§ **Given problem**
Can you copy out the lines of the records below, unchanged, in the stretch from the line containing "Kettlewick [208, 1187]" through the line containing "suggested [366, 729]"?

------ Data lines ------

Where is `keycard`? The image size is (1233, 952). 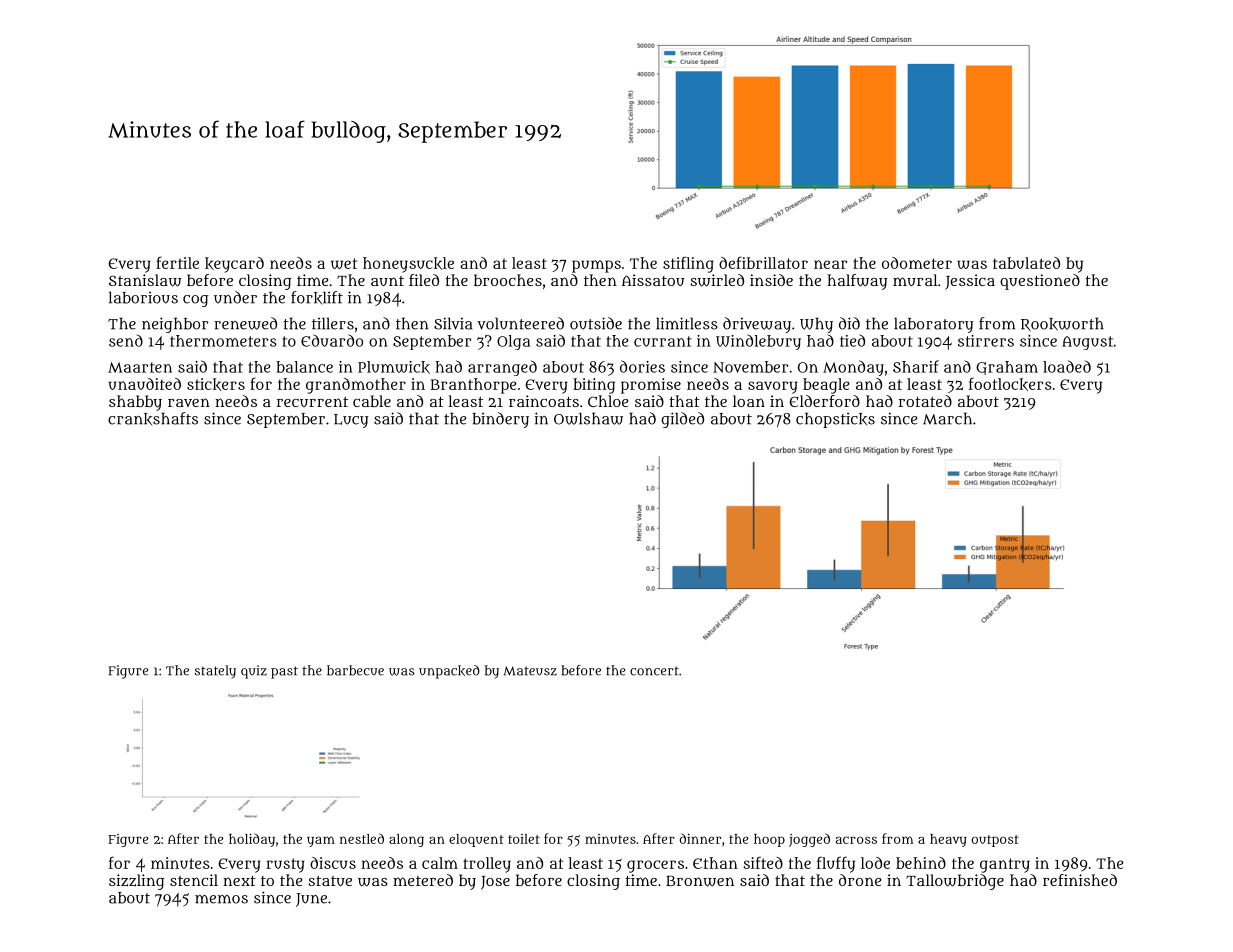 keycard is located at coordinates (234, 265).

------
------ Data lines ------

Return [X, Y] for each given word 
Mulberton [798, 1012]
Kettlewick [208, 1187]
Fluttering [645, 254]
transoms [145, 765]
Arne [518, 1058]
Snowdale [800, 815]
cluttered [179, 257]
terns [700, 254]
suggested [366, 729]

------

§ **Written answer**
Kettlewick [208, 1187]
Fluttering [645, 254]
transoms [145, 765]
Arne [518, 1058]
Snowdale [800, 815]
cluttered [179, 257]
terns [700, 254]
suggested [366, 729]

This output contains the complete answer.